Your assignment: Your answer should consist of the lines below that hold the word "door".

[Recorded data]
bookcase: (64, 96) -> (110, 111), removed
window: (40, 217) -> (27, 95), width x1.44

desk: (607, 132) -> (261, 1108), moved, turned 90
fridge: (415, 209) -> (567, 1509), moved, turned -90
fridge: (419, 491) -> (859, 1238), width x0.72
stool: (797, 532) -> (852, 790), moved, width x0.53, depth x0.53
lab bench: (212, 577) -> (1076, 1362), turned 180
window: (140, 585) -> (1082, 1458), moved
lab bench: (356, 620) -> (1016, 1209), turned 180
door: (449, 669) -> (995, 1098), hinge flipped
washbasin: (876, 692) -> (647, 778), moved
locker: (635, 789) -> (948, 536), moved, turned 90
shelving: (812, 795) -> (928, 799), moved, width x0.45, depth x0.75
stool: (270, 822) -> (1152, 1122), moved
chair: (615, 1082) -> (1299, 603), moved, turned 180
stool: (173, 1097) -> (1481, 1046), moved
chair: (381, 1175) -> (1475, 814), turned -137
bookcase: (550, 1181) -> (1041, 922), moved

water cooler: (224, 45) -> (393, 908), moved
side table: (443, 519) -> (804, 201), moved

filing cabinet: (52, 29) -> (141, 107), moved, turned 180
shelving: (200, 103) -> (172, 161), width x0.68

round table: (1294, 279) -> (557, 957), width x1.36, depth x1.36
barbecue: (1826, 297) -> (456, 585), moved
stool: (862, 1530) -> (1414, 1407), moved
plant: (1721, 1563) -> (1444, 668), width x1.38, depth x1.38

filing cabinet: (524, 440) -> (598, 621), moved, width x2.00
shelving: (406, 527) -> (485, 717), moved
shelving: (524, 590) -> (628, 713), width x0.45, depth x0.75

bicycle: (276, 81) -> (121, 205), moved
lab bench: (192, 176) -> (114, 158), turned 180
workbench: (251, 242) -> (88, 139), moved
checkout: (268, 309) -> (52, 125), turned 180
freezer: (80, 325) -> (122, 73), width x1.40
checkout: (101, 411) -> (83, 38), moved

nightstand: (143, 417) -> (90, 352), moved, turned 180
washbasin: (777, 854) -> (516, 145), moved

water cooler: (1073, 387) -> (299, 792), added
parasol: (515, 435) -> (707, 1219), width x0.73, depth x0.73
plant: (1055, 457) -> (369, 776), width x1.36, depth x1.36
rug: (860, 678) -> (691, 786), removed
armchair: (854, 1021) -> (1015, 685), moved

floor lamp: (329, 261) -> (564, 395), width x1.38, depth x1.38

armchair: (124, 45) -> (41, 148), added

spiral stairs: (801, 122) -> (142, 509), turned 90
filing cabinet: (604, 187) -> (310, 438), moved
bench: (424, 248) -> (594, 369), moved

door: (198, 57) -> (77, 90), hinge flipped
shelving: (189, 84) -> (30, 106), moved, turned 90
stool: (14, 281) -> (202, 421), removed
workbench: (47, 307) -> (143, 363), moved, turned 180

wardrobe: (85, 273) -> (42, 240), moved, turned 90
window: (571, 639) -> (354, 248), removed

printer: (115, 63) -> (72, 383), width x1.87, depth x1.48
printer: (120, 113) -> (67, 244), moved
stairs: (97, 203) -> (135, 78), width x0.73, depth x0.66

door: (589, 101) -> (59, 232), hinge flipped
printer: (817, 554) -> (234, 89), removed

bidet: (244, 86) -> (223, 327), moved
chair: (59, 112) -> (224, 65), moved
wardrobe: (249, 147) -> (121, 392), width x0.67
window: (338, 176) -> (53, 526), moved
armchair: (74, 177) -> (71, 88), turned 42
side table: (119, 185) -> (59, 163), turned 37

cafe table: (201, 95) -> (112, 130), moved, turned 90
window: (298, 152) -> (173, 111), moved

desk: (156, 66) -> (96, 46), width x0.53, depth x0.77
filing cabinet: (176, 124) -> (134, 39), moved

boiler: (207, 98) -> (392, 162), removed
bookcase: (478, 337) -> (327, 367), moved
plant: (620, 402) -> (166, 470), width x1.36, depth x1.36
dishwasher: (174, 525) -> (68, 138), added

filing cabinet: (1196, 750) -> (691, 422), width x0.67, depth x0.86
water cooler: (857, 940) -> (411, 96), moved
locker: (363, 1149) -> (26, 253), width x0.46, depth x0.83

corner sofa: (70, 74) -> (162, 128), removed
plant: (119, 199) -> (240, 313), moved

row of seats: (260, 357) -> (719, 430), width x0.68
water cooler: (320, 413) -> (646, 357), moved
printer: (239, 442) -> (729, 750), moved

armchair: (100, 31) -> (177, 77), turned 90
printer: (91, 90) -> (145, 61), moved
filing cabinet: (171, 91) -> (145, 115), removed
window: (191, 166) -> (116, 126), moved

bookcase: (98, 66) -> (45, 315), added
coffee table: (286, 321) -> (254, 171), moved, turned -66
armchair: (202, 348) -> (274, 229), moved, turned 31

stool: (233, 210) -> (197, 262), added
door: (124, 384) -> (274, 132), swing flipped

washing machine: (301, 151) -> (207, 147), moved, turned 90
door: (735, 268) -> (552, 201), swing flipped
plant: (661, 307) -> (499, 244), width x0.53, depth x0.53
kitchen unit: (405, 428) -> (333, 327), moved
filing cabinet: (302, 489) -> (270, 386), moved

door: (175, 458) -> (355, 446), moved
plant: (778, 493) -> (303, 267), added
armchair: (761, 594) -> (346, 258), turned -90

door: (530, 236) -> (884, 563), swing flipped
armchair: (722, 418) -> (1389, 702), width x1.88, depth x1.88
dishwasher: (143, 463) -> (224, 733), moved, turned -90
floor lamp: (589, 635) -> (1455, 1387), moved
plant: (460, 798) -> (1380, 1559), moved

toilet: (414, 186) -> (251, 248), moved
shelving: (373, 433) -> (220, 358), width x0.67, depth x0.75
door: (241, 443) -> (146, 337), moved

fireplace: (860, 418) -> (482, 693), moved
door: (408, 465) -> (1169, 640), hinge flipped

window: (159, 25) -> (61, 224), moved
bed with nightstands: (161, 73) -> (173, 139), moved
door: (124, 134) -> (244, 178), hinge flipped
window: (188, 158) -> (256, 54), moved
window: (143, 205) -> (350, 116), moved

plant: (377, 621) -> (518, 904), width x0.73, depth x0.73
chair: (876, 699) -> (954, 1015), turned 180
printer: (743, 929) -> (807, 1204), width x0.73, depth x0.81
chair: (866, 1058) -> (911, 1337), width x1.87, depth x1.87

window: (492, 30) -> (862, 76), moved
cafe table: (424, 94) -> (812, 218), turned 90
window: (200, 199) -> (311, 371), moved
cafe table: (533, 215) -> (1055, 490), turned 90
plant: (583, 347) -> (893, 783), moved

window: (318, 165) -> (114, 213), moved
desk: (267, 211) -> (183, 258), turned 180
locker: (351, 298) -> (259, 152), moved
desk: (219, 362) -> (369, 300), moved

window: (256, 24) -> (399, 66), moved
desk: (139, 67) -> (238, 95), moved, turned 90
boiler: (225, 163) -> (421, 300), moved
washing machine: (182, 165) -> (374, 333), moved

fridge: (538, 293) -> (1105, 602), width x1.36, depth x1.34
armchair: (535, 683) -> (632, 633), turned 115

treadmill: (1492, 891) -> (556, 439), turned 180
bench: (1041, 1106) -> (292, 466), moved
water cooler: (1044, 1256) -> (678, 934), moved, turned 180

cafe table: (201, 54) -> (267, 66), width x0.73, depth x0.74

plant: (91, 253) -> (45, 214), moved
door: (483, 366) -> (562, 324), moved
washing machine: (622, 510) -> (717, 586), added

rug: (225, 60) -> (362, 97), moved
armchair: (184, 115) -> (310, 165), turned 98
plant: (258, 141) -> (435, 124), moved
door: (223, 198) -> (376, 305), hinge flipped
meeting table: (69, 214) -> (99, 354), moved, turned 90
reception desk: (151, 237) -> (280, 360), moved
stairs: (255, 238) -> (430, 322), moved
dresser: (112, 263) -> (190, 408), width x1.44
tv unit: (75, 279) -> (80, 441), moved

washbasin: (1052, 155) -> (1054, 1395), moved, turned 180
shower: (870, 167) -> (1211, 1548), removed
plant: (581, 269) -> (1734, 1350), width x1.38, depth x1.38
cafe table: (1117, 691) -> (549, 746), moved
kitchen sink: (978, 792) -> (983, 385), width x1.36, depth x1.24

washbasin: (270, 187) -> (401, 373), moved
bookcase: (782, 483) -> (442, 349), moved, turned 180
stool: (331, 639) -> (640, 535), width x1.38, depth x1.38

Your response:
door: (449, 669) -> (995, 1098), hinge flipped
door: (198, 57) -> (77, 90), hinge flipped
door: (589, 101) -> (59, 232), hinge flipped
door: (124, 384) -> (274, 132), swing flipped
door: (735, 268) -> (552, 201), swing flipped
door: (175, 458) -> (355, 446), moved
door: (530, 236) -> (884, 563), swing flipped
door: (241, 443) -> (146, 337), moved
door: (408, 465) -> (1169, 640), hinge flipped
door: (124, 134) -> (244, 178), hinge flipped
door: (483, 366) -> (562, 324), moved
door: (223, 198) -> (376, 305), hinge flipped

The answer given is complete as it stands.